__Work task__. Find the number of lines below in which the word "degrees" appears, and write that number only.

__Input data__.

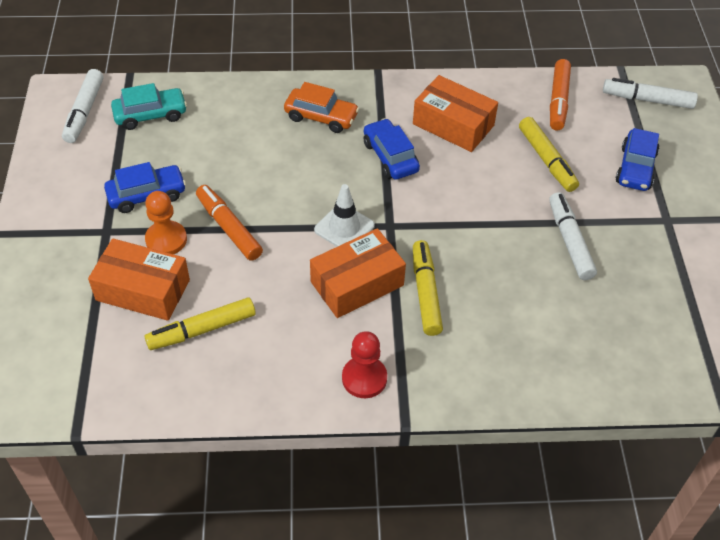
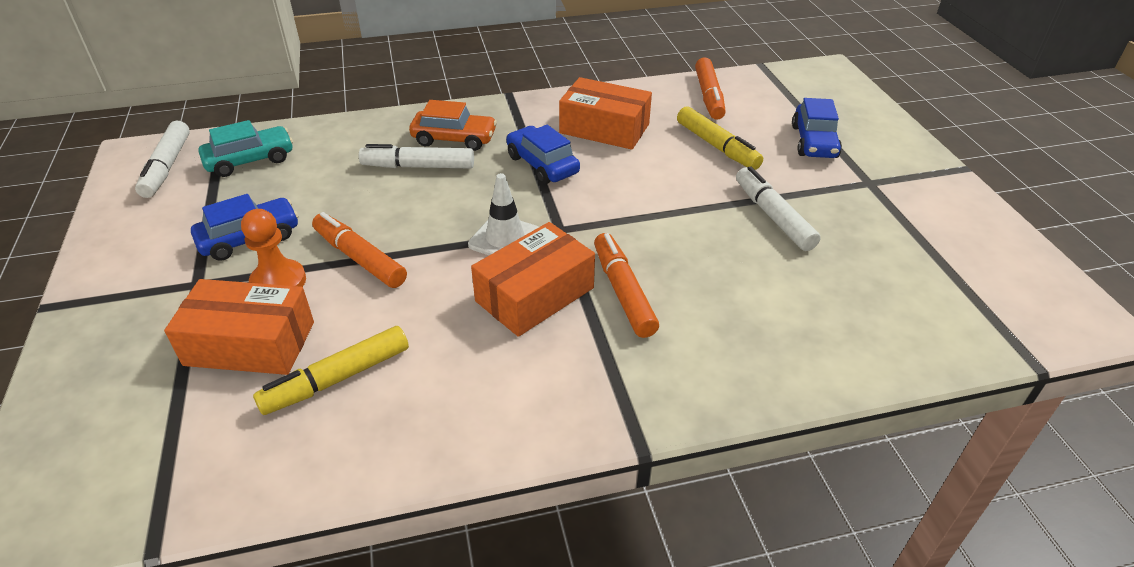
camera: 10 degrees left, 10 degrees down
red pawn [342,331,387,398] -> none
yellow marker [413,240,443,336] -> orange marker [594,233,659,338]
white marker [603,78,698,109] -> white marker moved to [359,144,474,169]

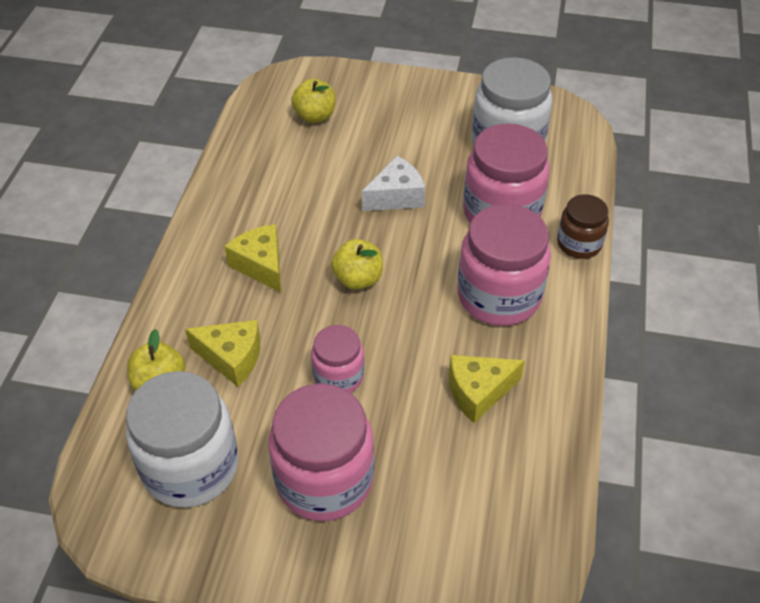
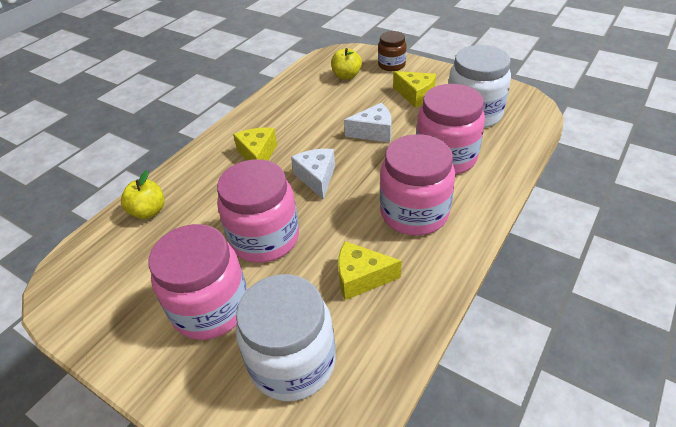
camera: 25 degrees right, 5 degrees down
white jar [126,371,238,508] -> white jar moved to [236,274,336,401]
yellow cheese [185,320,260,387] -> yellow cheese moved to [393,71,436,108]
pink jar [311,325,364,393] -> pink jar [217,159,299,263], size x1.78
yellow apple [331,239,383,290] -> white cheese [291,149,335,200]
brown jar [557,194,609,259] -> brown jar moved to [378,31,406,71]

__Task solution__. 2